(Object state change records)
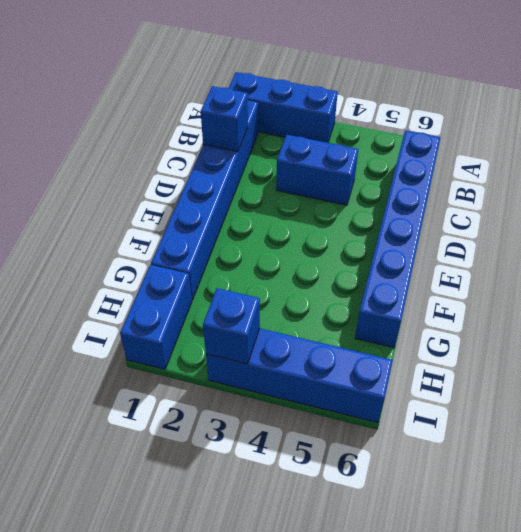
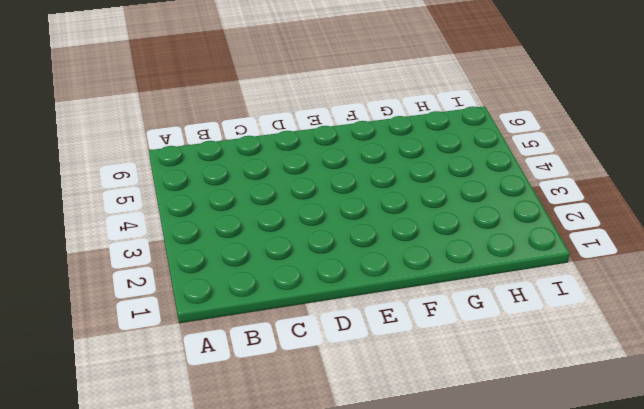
none -> blue brick A1:A3 level 1
none -> blue brick B1:G1 level 1

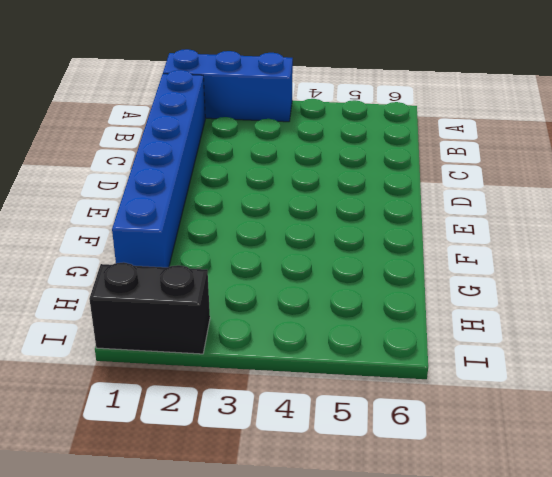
black brick I1:I2 level 1 -> blue brick H1:I1 level 1
none -> blue brick B6:G6 level 1
none -> blue brick C3:C4 level 1

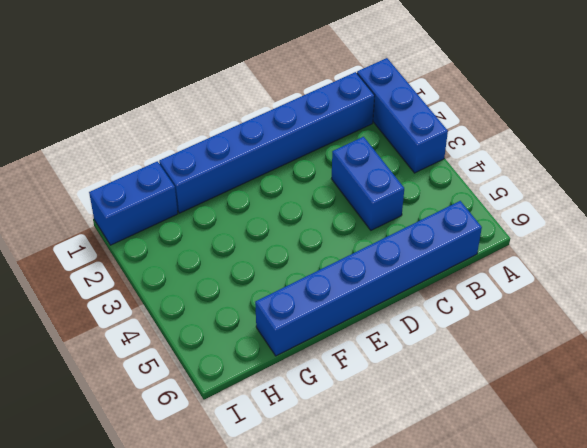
none -> blue brick I3:I6 level 1
none -> blue brick C1 level 2

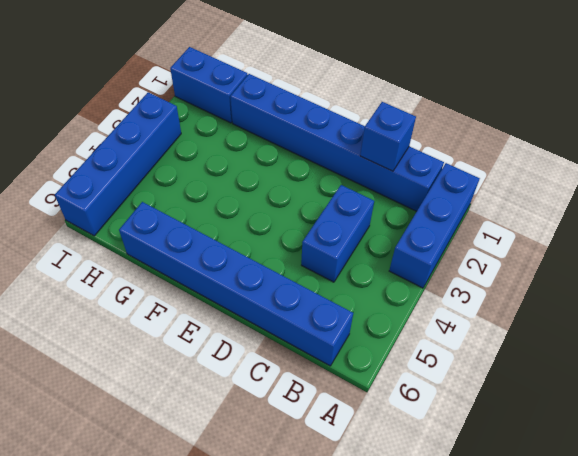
none -> blue brick I3 level 2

- What the exercise asks -
Word-for-word copy, no pictures: write out the entries above in full.

- Solution below -
none -> blue brick A1:A3 level 1
none -> blue brick B1:G1 level 1

black brick I1:I2 level 1 -> blue brick H1:I1 level 1
none -> blue brick B6:G6 level 1
none -> blue brick C3:C4 level 1

none -> blue brick I3:I6 level 1
none -> blue brick C1 level 2

none -> blue brick I3 level 2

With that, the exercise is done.